What to work on:
Report how many lines in the records below contain the word "grey". Give only the number.

The input:
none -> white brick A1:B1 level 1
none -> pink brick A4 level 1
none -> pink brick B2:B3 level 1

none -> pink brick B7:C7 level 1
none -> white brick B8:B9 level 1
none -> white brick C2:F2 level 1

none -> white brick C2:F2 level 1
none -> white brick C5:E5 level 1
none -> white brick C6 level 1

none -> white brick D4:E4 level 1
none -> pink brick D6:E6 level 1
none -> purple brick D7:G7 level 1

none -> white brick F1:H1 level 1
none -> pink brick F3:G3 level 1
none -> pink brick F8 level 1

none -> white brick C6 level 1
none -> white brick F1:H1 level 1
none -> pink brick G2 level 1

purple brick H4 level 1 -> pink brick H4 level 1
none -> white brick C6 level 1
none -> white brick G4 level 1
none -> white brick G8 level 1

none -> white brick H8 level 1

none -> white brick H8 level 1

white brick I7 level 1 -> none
...
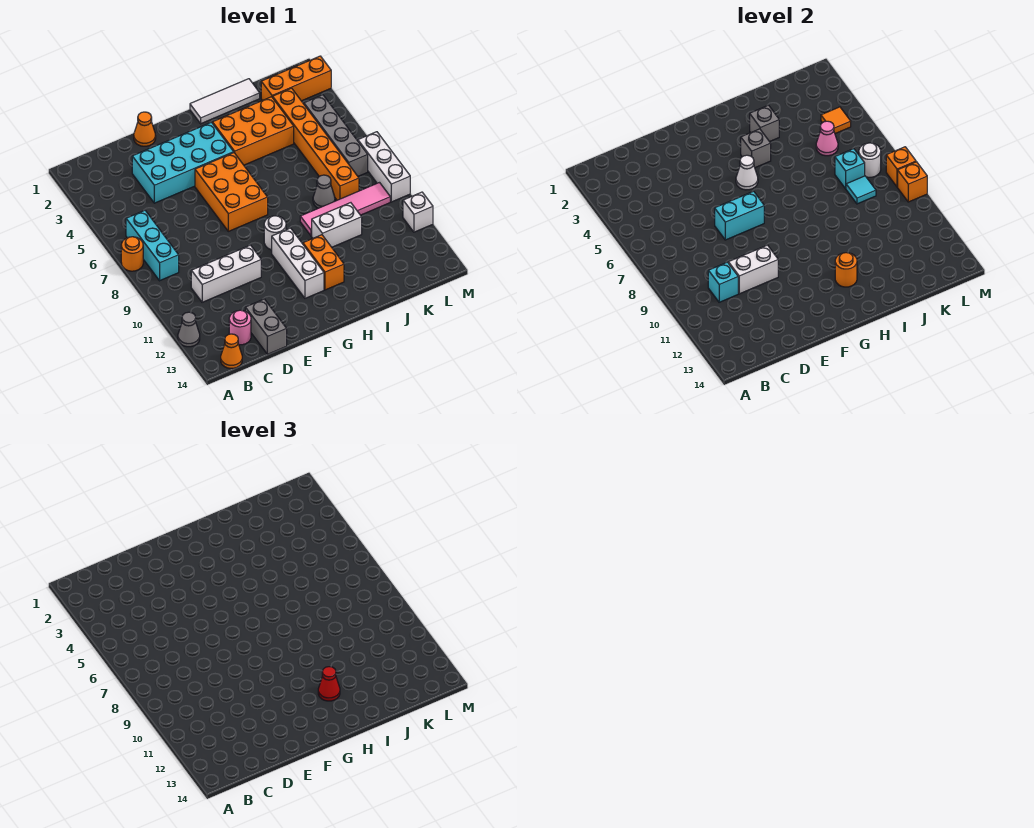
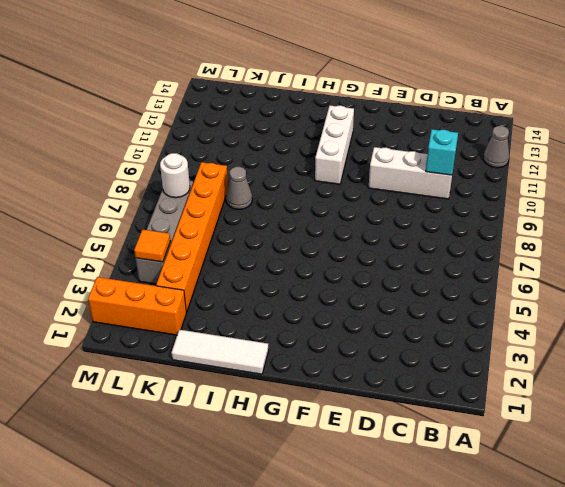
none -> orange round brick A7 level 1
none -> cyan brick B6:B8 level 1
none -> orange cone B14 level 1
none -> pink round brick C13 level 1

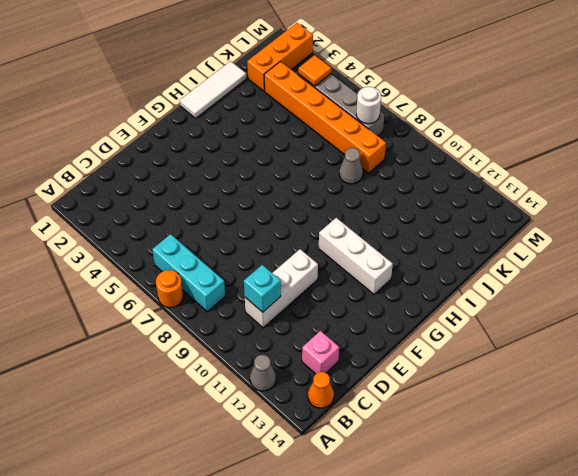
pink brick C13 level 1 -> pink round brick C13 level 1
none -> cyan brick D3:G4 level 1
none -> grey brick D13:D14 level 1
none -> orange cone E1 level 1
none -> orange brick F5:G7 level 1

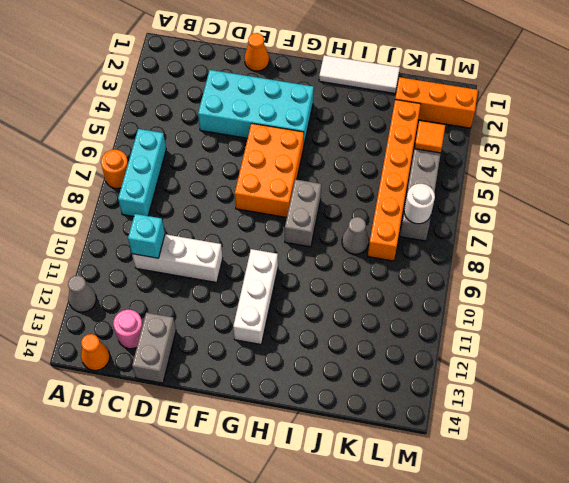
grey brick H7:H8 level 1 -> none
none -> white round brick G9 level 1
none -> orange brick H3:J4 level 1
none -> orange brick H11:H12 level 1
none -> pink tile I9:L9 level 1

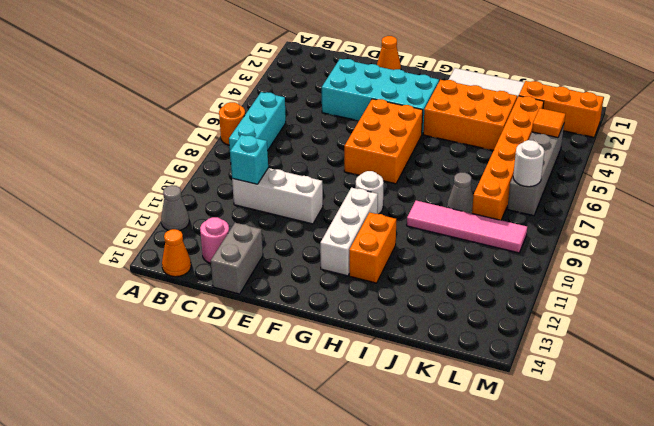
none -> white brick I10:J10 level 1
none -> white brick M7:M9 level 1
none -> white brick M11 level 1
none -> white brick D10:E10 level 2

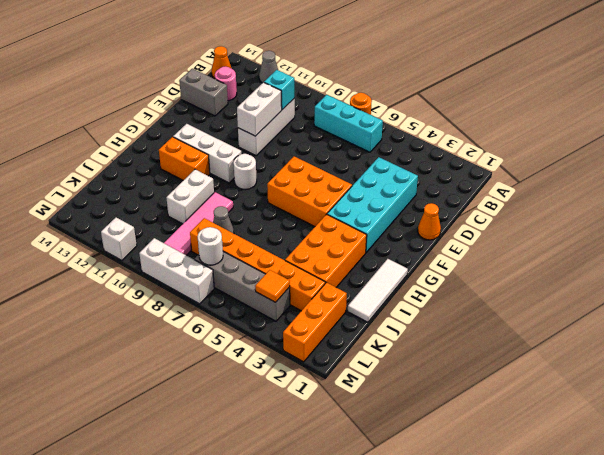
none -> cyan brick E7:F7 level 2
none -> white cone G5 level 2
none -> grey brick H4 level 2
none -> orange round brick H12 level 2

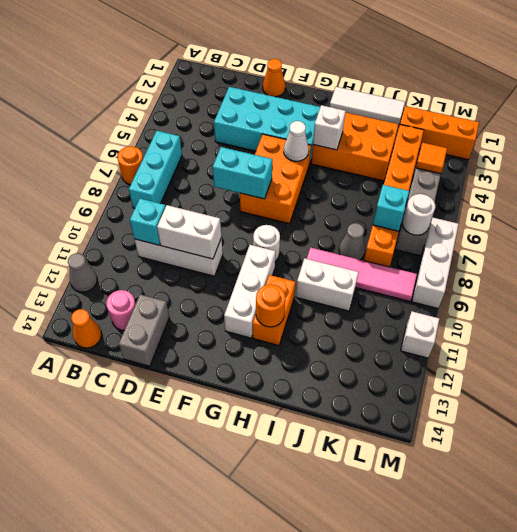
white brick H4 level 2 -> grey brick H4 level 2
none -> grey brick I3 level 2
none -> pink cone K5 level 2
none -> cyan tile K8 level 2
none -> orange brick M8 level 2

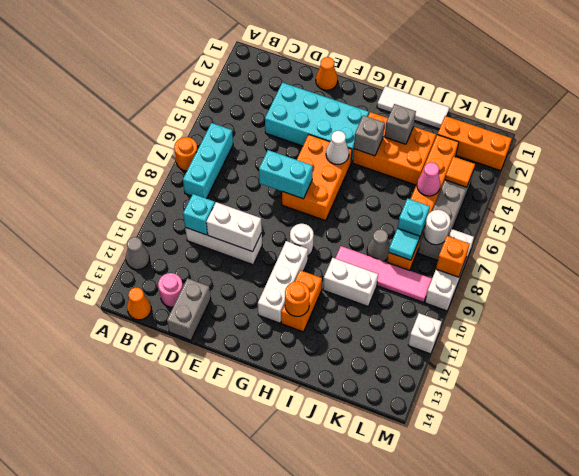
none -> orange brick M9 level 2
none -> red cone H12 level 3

Worked solution:
5